Work request: Each line in the records below that has the word "camera" should be copied.

BEGIN Exercise data

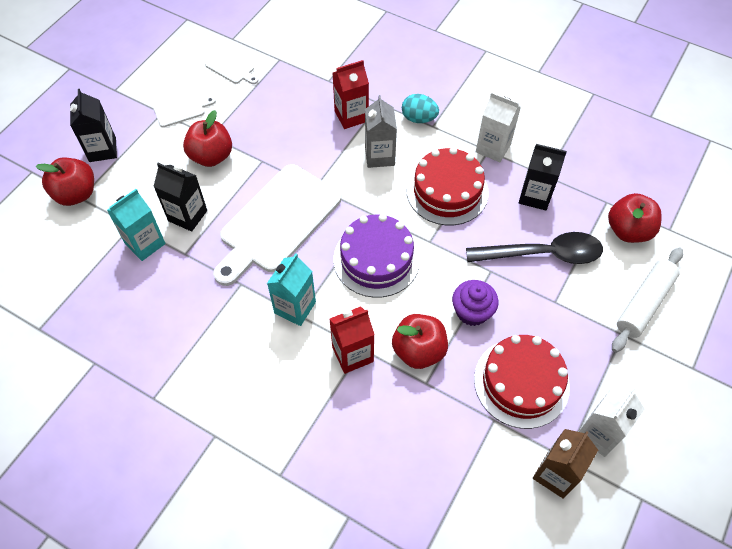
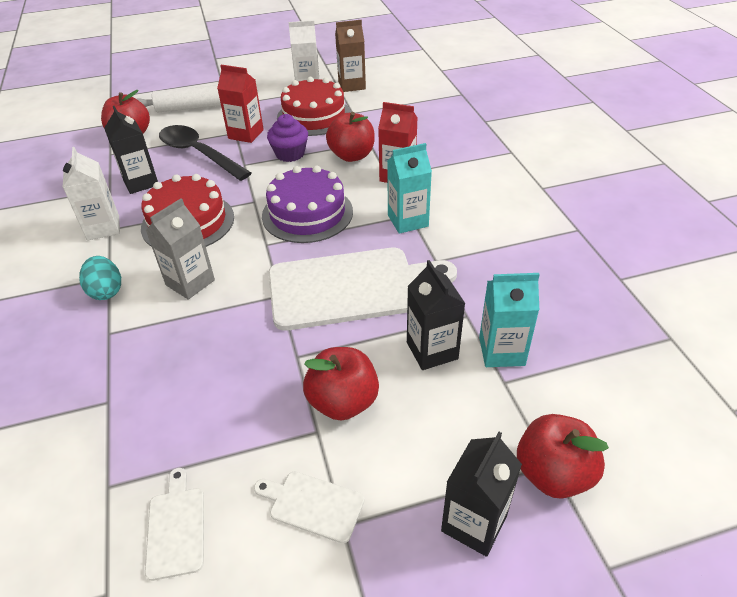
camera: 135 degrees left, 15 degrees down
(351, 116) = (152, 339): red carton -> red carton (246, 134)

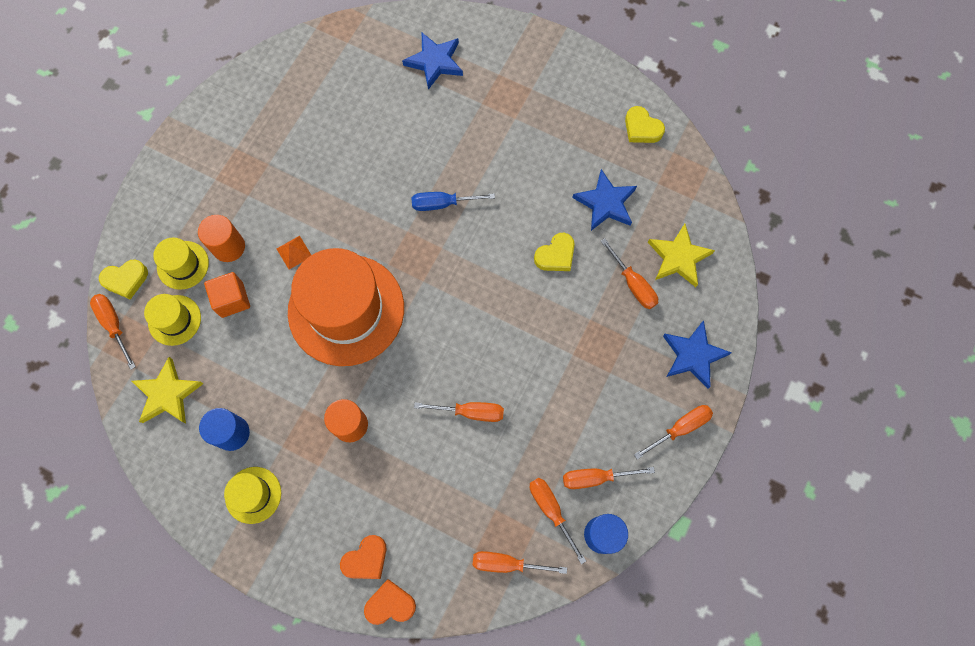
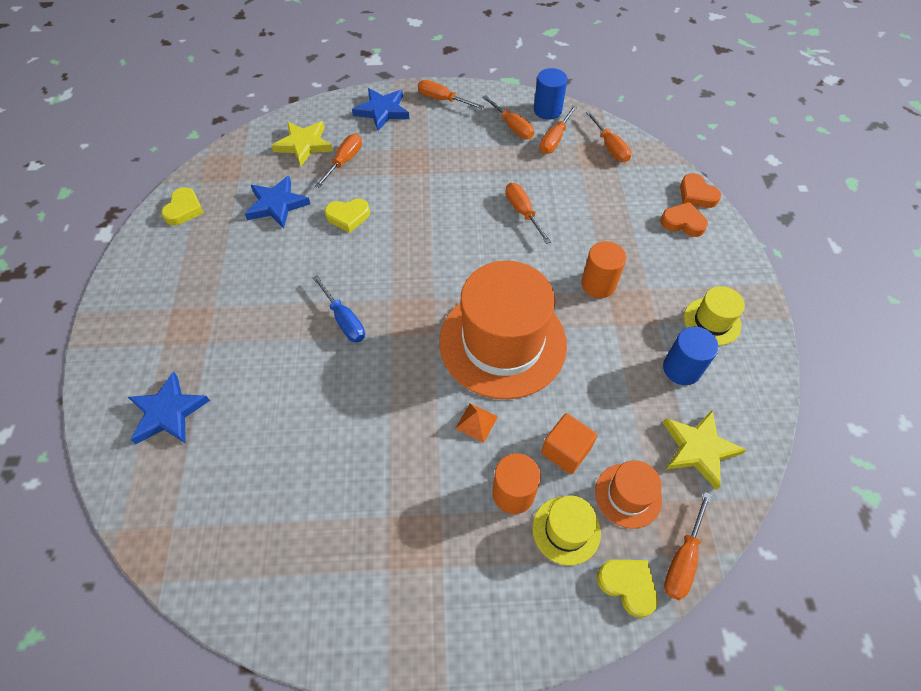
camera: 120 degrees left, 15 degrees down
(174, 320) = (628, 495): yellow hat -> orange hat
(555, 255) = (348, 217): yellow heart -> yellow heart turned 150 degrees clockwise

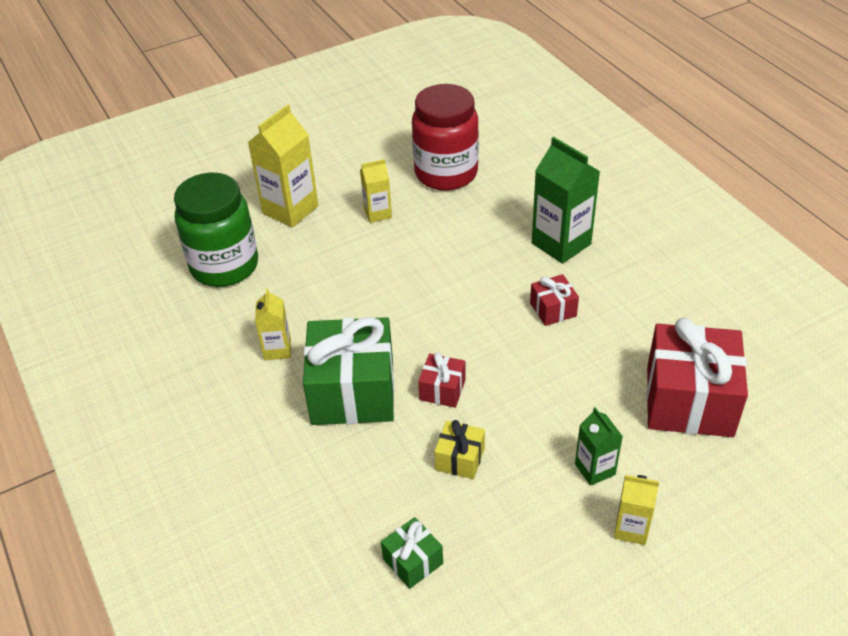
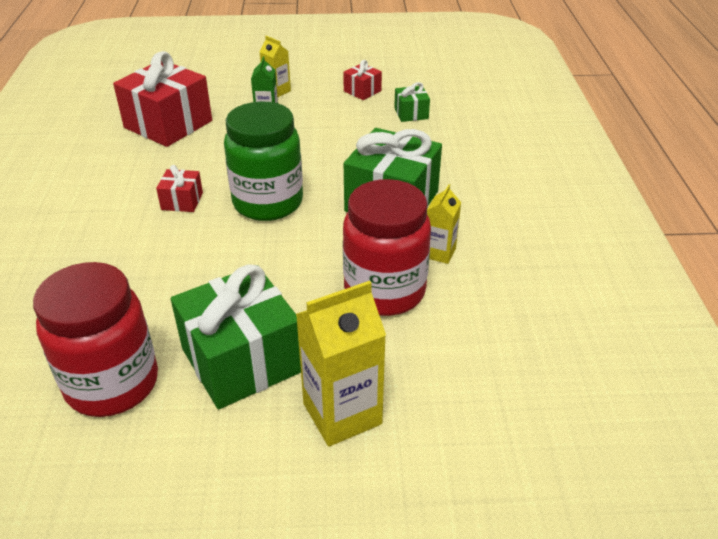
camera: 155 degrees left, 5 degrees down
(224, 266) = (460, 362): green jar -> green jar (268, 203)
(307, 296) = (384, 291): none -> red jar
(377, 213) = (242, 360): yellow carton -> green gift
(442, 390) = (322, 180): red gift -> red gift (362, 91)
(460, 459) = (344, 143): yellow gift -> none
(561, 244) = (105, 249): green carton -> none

END Exercise data
BEGIN Exercise data

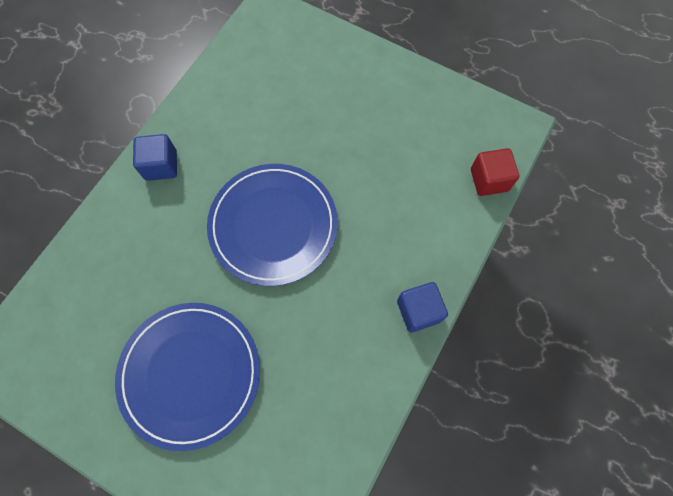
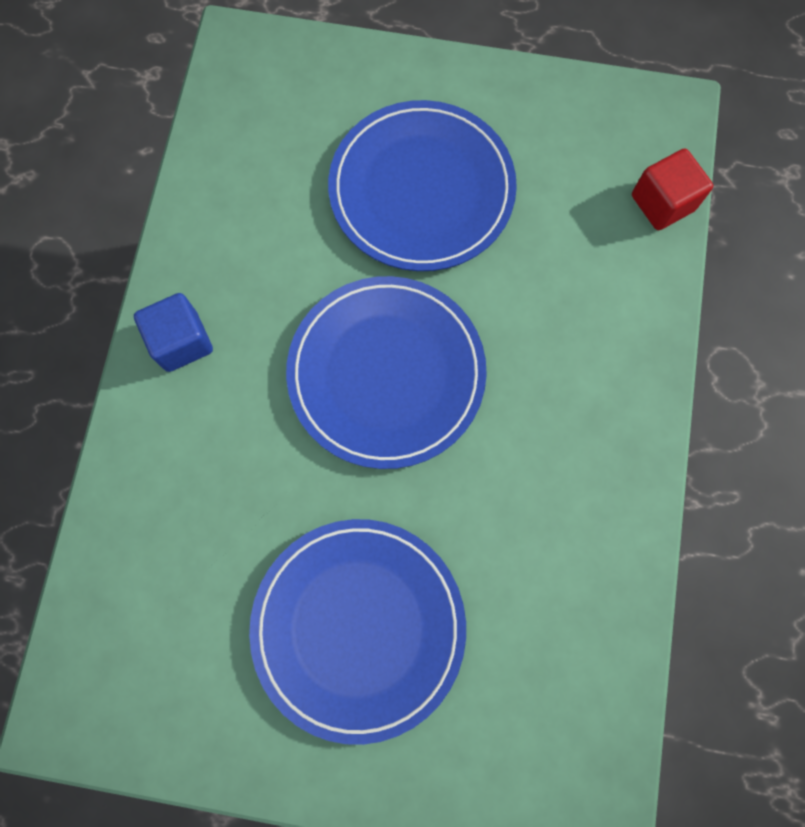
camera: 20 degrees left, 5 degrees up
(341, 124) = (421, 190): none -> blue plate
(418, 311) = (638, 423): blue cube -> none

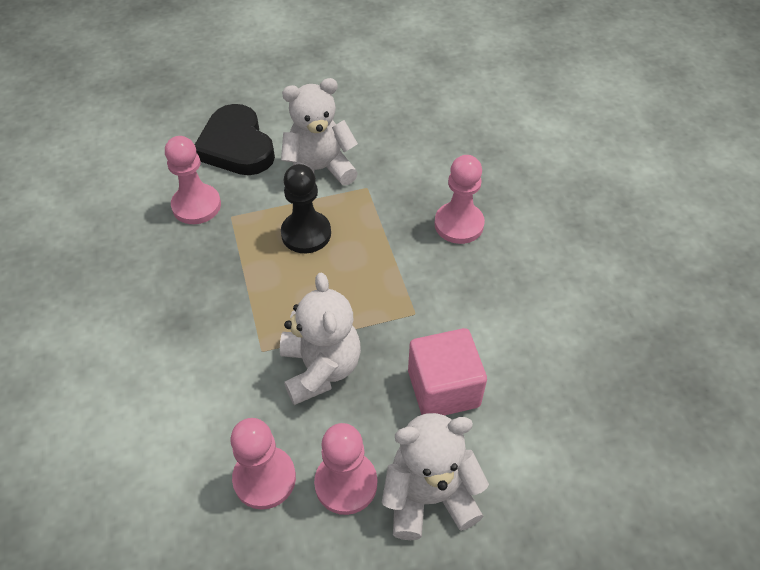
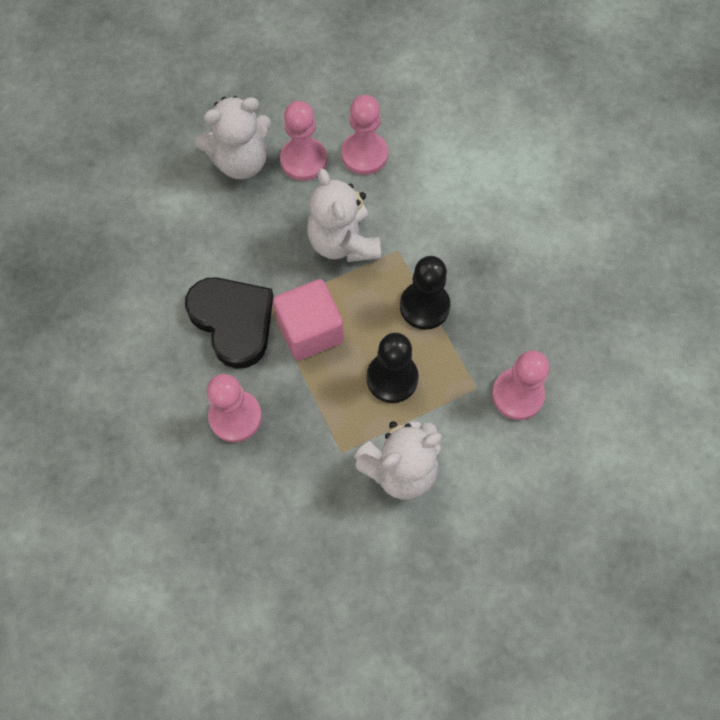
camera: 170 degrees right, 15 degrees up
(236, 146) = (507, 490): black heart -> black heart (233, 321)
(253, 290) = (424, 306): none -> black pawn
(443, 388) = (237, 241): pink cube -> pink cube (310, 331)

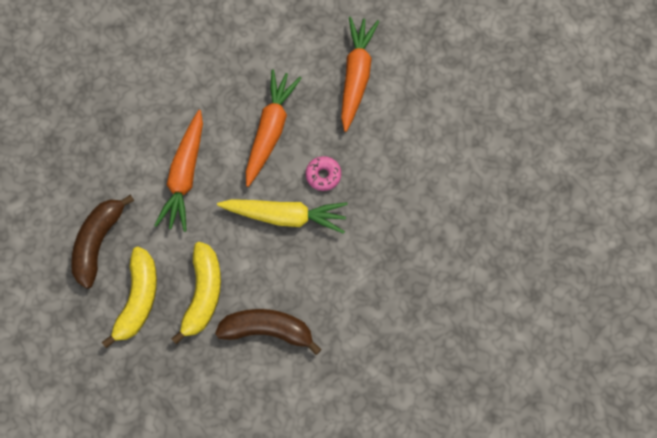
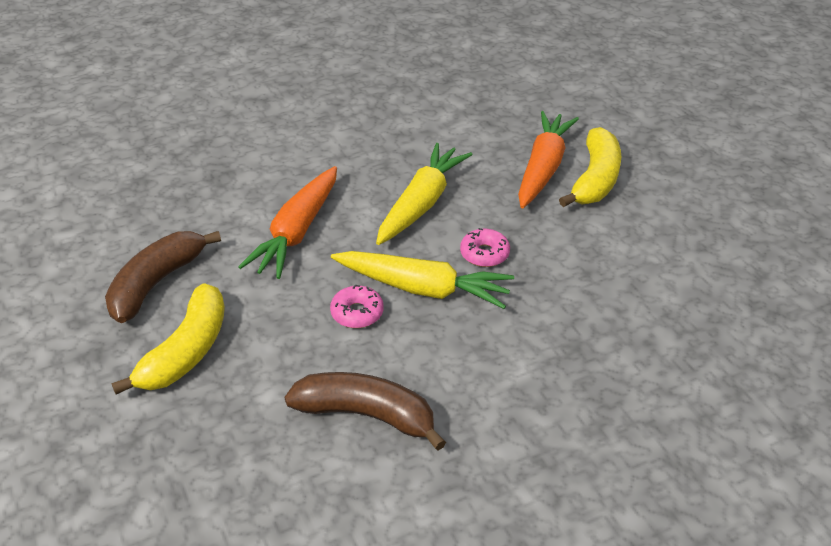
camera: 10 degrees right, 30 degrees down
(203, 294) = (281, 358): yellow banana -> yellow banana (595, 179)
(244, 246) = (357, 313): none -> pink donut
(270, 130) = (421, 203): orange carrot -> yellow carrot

END Exercise data

Your response:
camera: 135 degrees left, 15 degrees down
camera: 120 degrees left, 15 degrees down
camera: 155 degrees left, 5 degrees down
camera: 20 degrees left, 5 degrees up
camera: 170 degrees right, 15 degrees up
camera: 10 degrees right, 30 degrees down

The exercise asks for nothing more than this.